**Data below:**
== Segment start ==
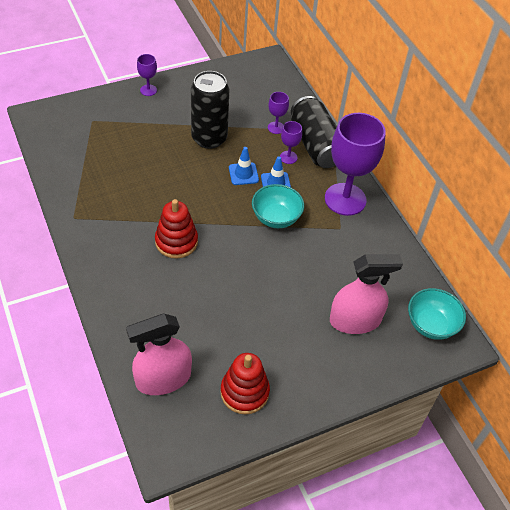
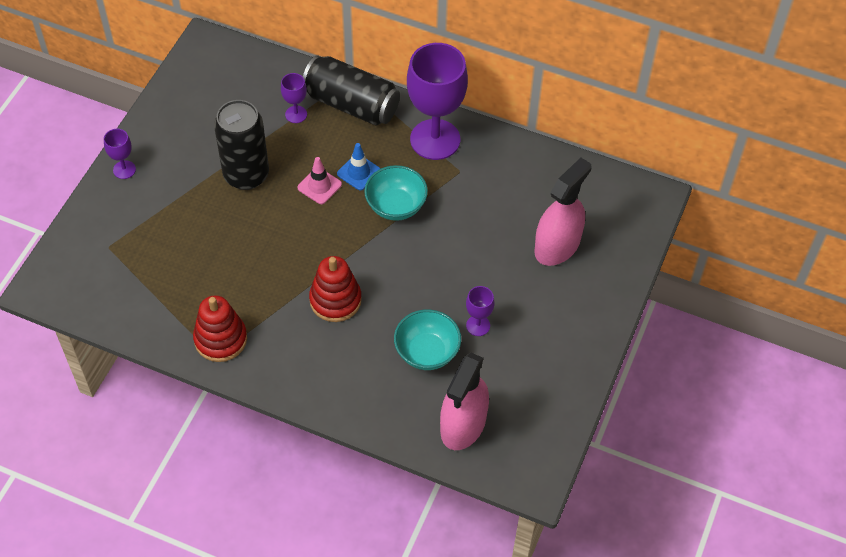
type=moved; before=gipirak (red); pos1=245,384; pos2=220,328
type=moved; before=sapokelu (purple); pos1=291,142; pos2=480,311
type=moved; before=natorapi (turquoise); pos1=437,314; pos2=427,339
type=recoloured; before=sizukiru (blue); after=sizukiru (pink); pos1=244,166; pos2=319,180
== Segment end ==
Would you print all of the material exactly as written, minus the pictures?

type=moved; before=gipirak (red); pos1=245,384; pos2=220,328
type=moved; before=sapokelu (purple); pos1=291,142; pos2=480,311
type=moved; before=natorapi (turquoise); pos1=437,314; pos2=427,339
type=recoloured; before=sizukiru (blue); after=sizukiru (pink); pos1=244,166; pos2=319,180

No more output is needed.